REQUIRED WORK
Extract exactly the lines from the top of the records through the line containing "orange bottle [598,353,709,449]", and keep pictures out of the copy.

"""

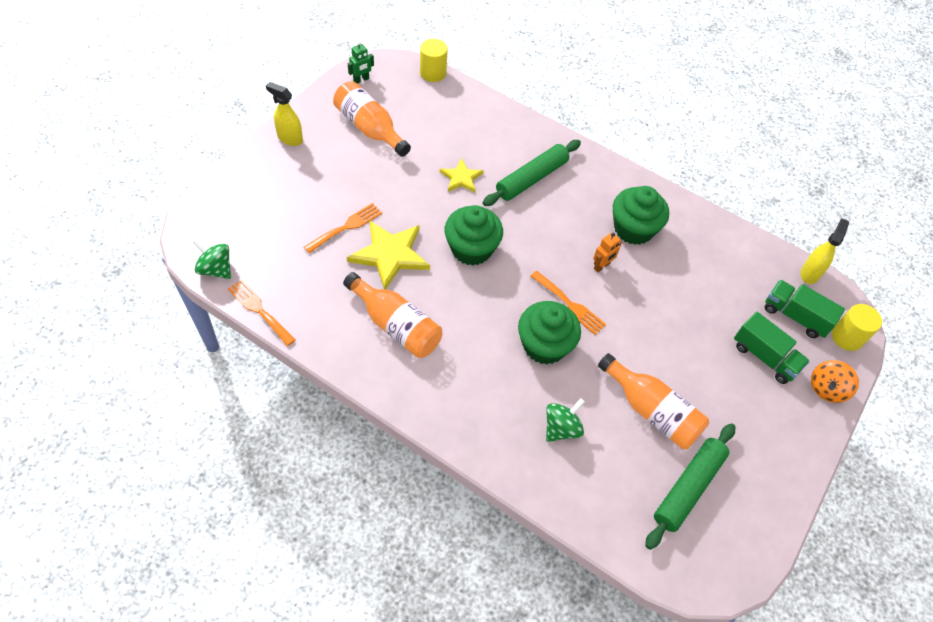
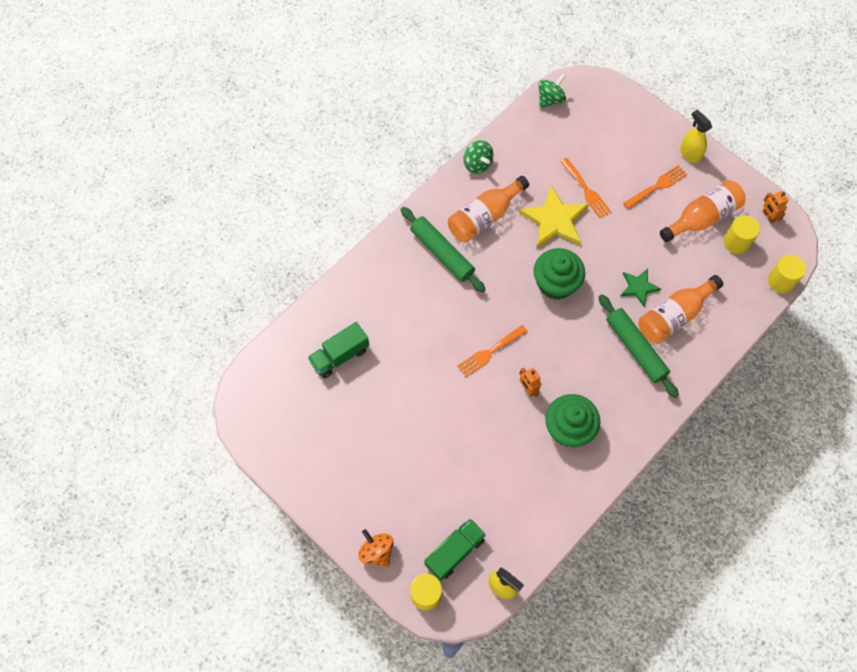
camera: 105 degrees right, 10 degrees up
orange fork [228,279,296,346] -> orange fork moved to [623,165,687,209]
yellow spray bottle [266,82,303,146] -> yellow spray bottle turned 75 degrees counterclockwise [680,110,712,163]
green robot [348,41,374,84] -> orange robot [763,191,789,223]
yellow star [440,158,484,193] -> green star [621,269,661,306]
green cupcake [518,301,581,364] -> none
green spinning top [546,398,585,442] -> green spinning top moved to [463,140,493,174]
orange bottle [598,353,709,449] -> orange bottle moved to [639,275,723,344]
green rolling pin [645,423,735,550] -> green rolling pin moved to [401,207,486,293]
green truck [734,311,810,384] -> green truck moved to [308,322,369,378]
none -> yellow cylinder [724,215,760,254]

"""

EXERCISE ANSWER
camera: 105 degrees right, 10 degrees up
orange fork [228,279,296,346] -> orange fork moved to [623,165,687,209]
yellow spray bottle [266,82,303,146] -> yellow spray bottle turned 75 degrees counterclockwise [680,110,712,163]
green robot [348,41,374,84] -> orange robot [763,191,789,223]
yellow star [440,158,484,193] -> green star [621,269,661,306]
green cupcake [518,301,581,364] -> none
green spinning top [546,398,585,442] -> green spinning top moved to [463,140,493,174]
orange bottle [598,353,709,449] -> orange bottle moved to [639,275,723,344]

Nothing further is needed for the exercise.